[Information supplied Boundary: Start]

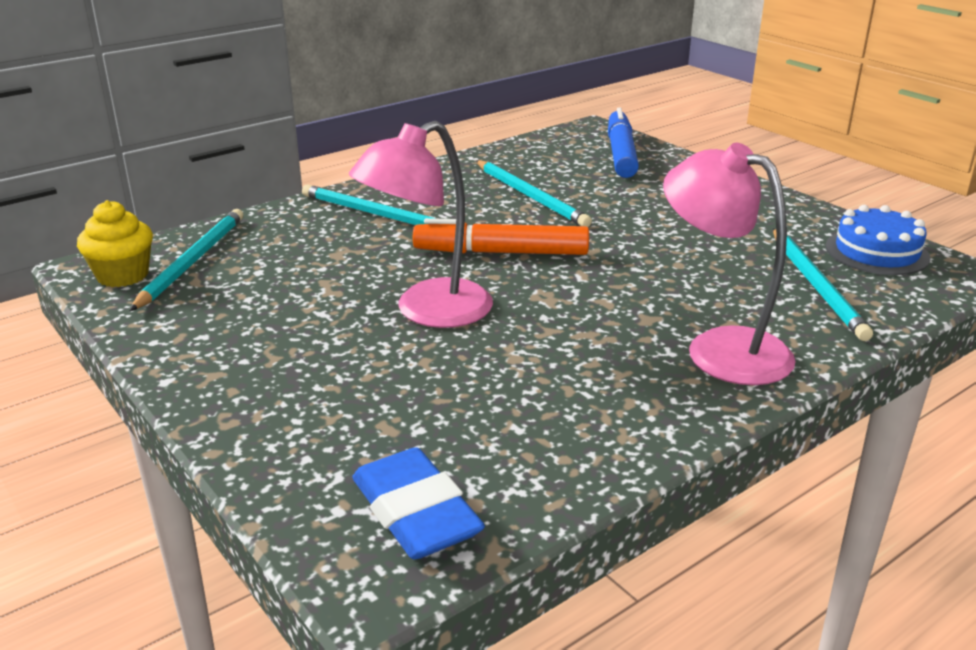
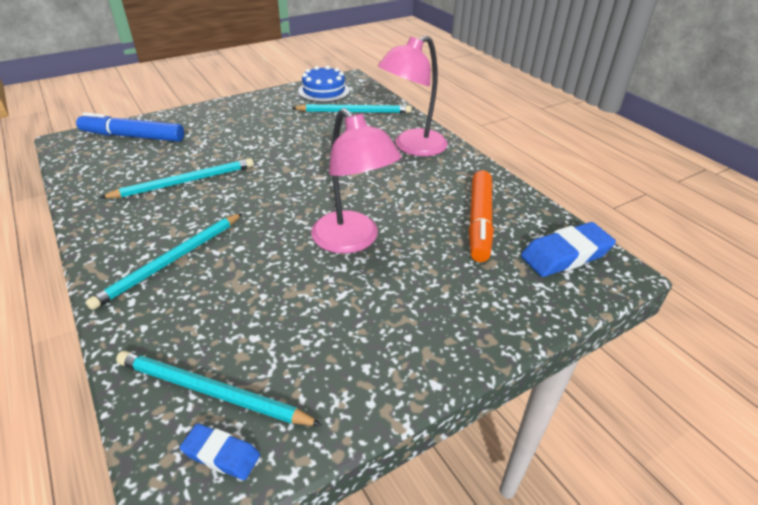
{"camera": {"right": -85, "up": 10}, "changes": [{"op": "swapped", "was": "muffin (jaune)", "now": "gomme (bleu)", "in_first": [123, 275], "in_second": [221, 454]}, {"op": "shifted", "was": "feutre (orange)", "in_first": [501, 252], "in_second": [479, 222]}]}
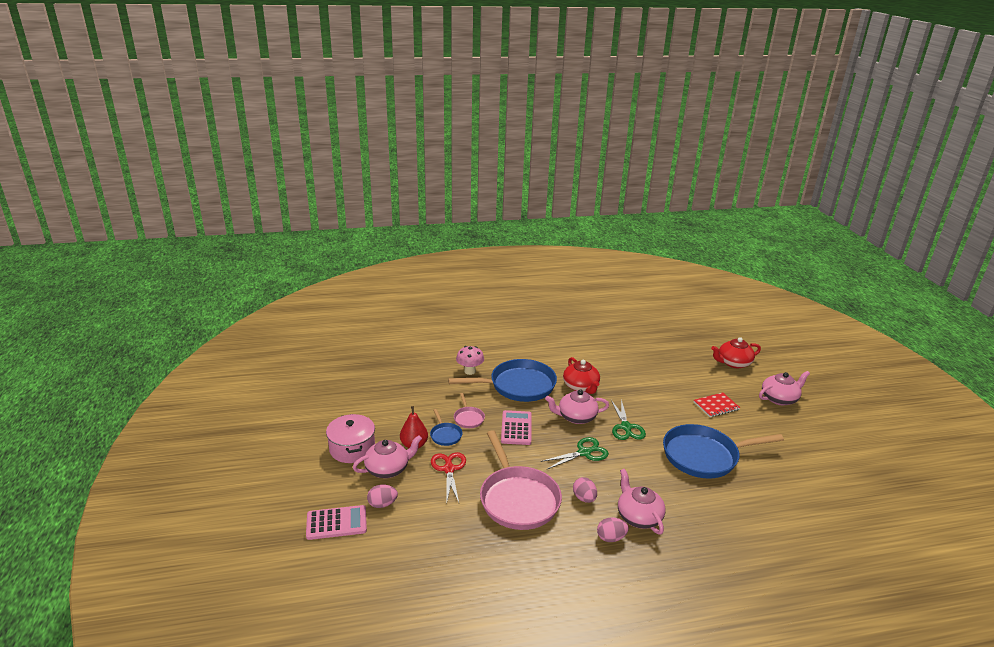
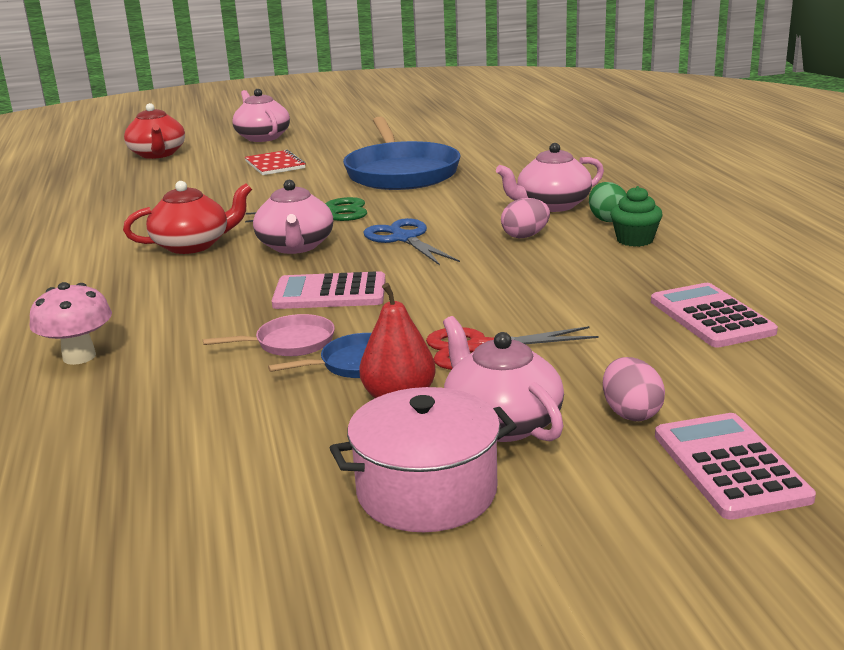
{"camera": {"right": -90, "up": -5}, "changes": [{"op": "gone", "was": "poêle (bleu)", "in_first": [518, 386]}, {"op": "gone", "was": "poêle (rose)", "in_first": [518, 499]}, {"op": "repainted", "was": "ciseaux (vert)", "now": "ciseaux (bleu)", "in_first": [584, 453], "in_second": [404, 238]}, {"op": "repainted", "was": "œuf (rose)", "now": "œuf (vert)", "in_first": [611, 538], "in_second": [607, 219]}, {"op": "new", "now": "muffin (vert)", "in_second": [635, 240]}, {"op": "new", "now": "calculatrice (rose)", "in_second": [711, 317]}]}
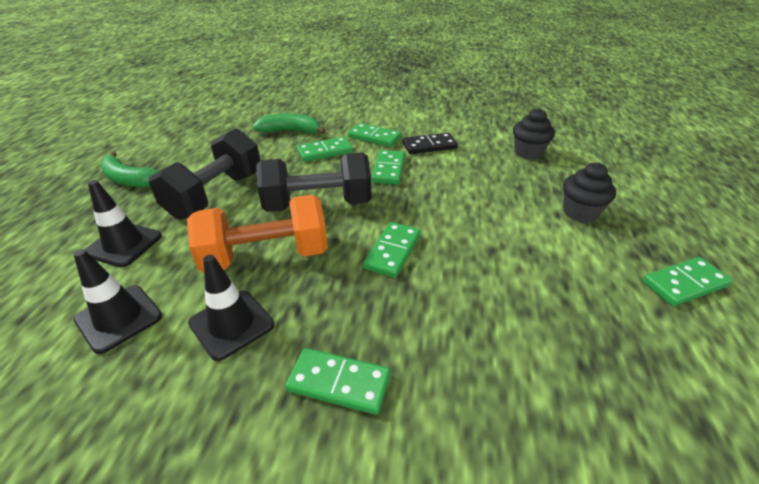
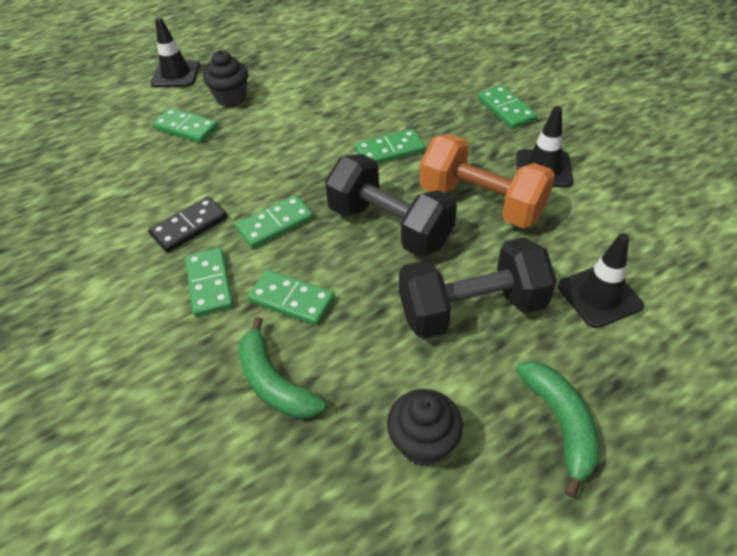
{"camera": {"right": -130, "up": 10}, "changes": [{"op": "shifted", "was": "cône de chantier (noir)", "in_first": [119, 318], "in_second": [176, 74]}, {"op": "rotated", "was": "domino (noir)", "in_first": [429, 146], "in_second": [189, 226], "clockwise": -75}, {"op": "shifted", "was": "muffin (noir)", "in_first": [528, 153], "in_second": [423, 443]}, {"op": "shifted", "was": "domino (vert)", "in_first": [684, 284], "in_second": [186, 128]}]}
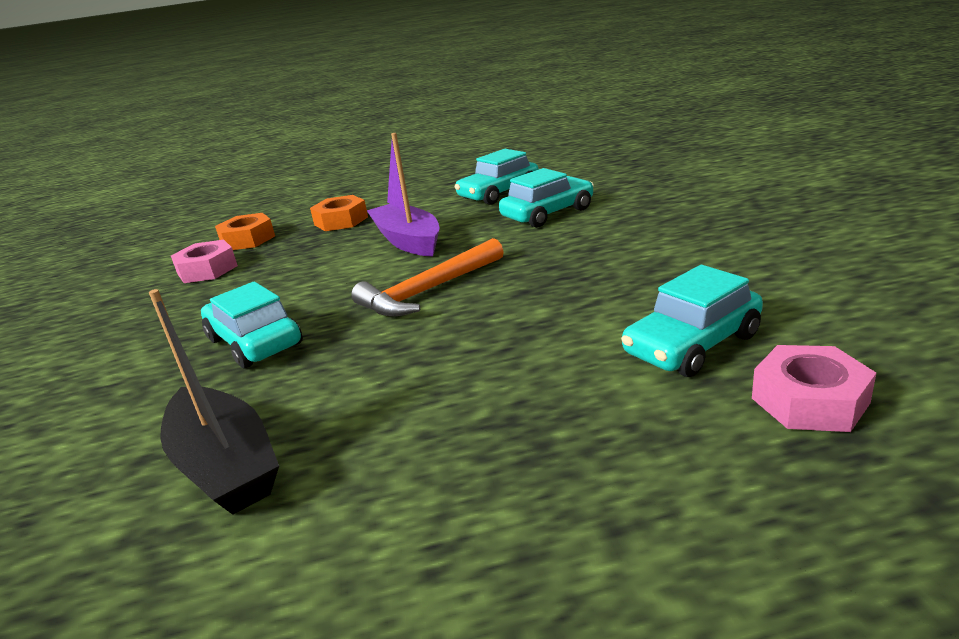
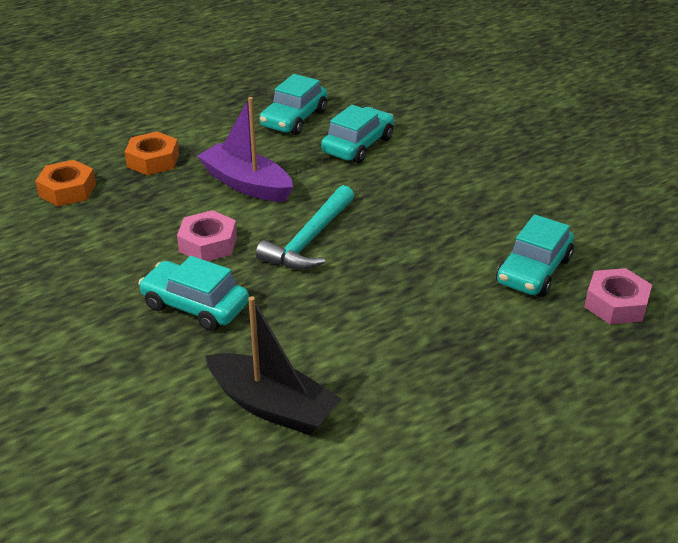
{"camera": {"right": -25, "up": 10}, "changes": [{"op": "shifted", "was": "écrou (rose)", "in_first": [207, 270], "in_second": [208, 244]}, {"op": "repainted", "was": "marteau (orange)", "now": "marteau (turquoise)", "in_first": [429, 290], "in_second": [310, 240]}]}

[Information supplied Boundary: End]

Exercise goal - Reprint the data verbatim, pictures excluded.

Answer -
{"camera": {"right": -85, "up": 10}, "changes": [{"op": "swapped", "was": "muffin (jaune)", "now": "gomme (bleu)", "in_first": [123, 275], "in_second": [221, 454]}, {"op": "shifted", "was": "feutre (orange)", "in_first": [501, 252], "in_second": [479, 222]}]}
{"camera": {"right": -90, "up": -5}, "changes": [{"op": "gone", "was": "poêle (bleu)", "in_first": [518, 386]}, {"op": "gone", "was": "poêle (rose)", "in_first": [518, 499]}, {"op": "repainted", "was": "ciseaux (vert)", "now": "ciseaux (bleu)", "in_first": [584, 453], "in_second": [404, 238]}, {"op": "repainted", "was": "œuf (rose)", "now": "œuf (vert)", "in_first": [611, 538], "in_second": [607, 219]}, {"op": "new", "now": "muffin (vert)", "in_second": [635, 240]}, {"op": "new", "now": "calculatrice (rose)", "in_second": [711, 317]}]}
{"camera": {"right": -130, "up": 10}, "changes": [{"op": "shifted", "was": "cône de chantier (noir)", "in_first": [119, 318], "in_second": [176, 74]}, {"op": "rotated", "was": "domino (noir)", "in_first": [429, 146], "in_second": [189, 226], "clockwise": -75}, {"op": "shifted", "was": "muffin (noir)", "in_first": [528, 153], "in_second": [423, 443]}, {"op": "shifted", "was": "domino (vert)", "in_first": [684, 284], "in_second": [186, 128]}]}
{"camera": {"right": -25, "up": 10}, "changes": [{"op": "shifted", "was": "écrou (rose)", "in_first": [207, 270], "in_second": [208, 244]}, {"op": "repainted", "was": "marteau (orange)", "now": "marteau (turquoise)", "in_first": [429, 290], "in_second": [310, 240]}]}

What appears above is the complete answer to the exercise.